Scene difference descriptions
::::

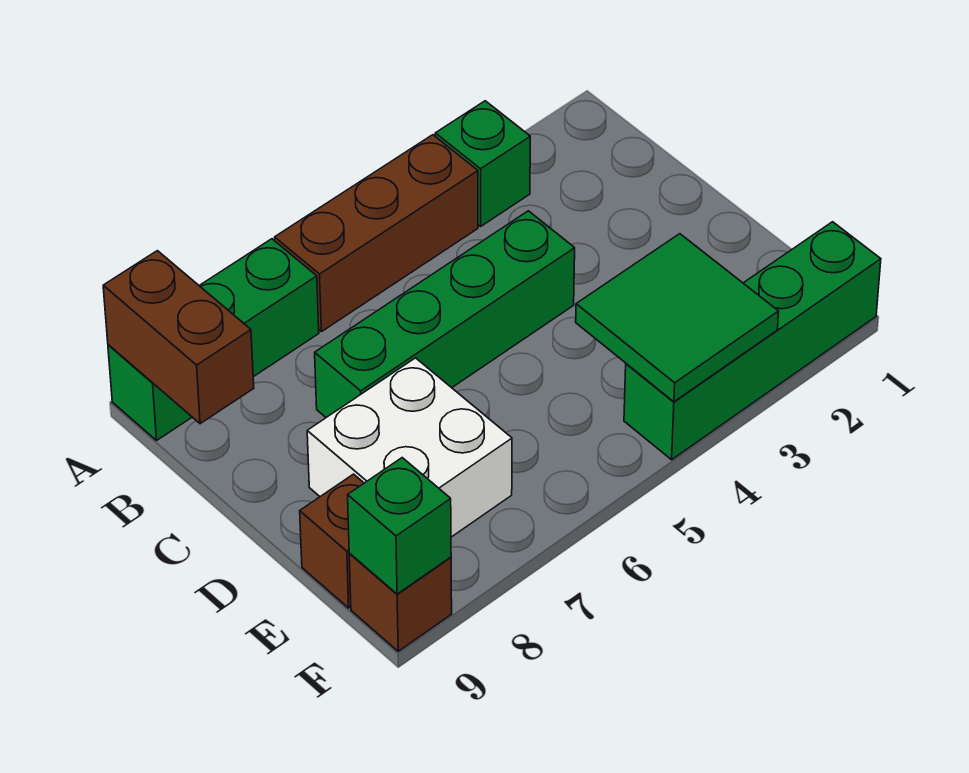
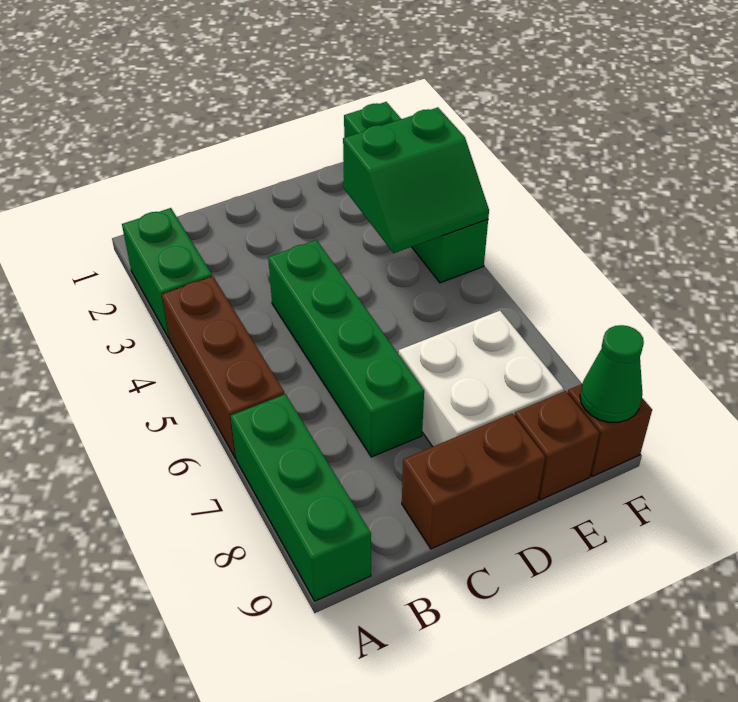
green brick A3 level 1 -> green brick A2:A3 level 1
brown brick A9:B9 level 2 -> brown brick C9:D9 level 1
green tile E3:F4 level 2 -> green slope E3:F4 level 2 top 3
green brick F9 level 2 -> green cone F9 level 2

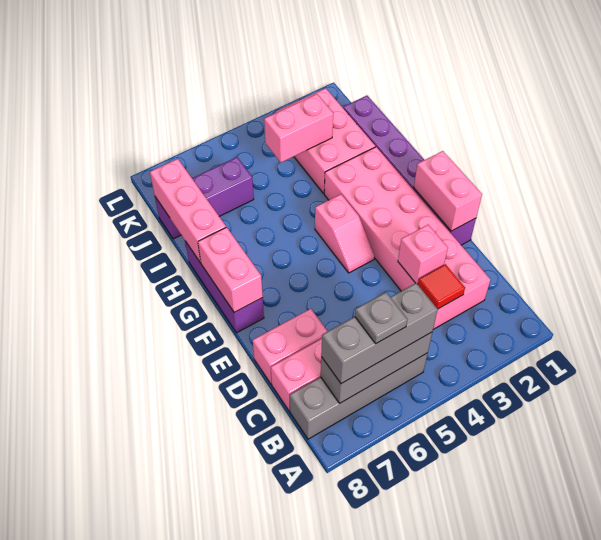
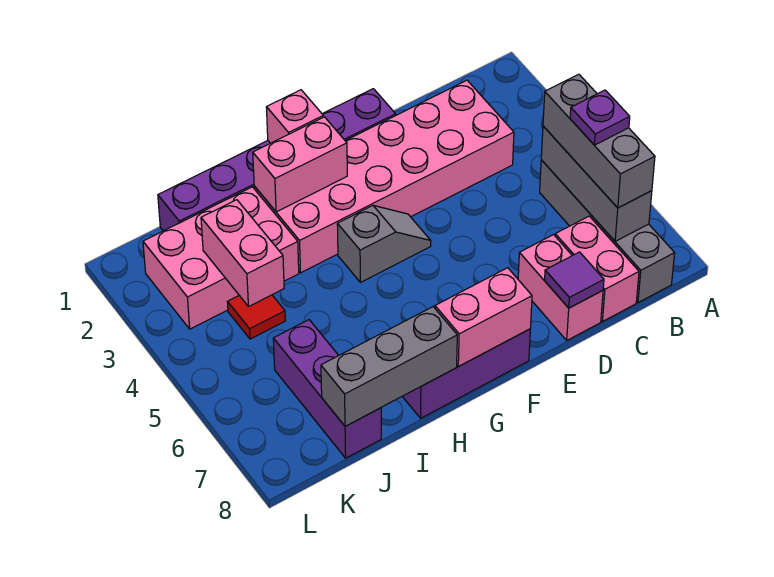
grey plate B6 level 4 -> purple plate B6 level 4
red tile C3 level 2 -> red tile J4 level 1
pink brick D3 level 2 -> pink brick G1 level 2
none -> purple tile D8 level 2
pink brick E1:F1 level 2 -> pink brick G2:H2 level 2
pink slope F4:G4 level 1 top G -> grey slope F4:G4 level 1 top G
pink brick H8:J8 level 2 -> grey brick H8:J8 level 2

::::

Pictures are to be left out; the lines from the start of the records above through the line holding "pink brick D3" are to be returned exactly.

Answer to this problem
green brick A3 level 1 -> green brick A2:A3 level 1
brown brick A9:B9 level 2 -> brown brick C9:D9 level 1
green tile E3:F4 level 2 -> green slope E3:F4 level 2 top 3
green brick F9 level 2 -> green cone F9 level 2

grey plate B6 level 4 -> purple plate B6 level 4
red tile C3 level 2 -> red tile J4 level 1
pink brick D3 level 2 -> pink brick G1 level 2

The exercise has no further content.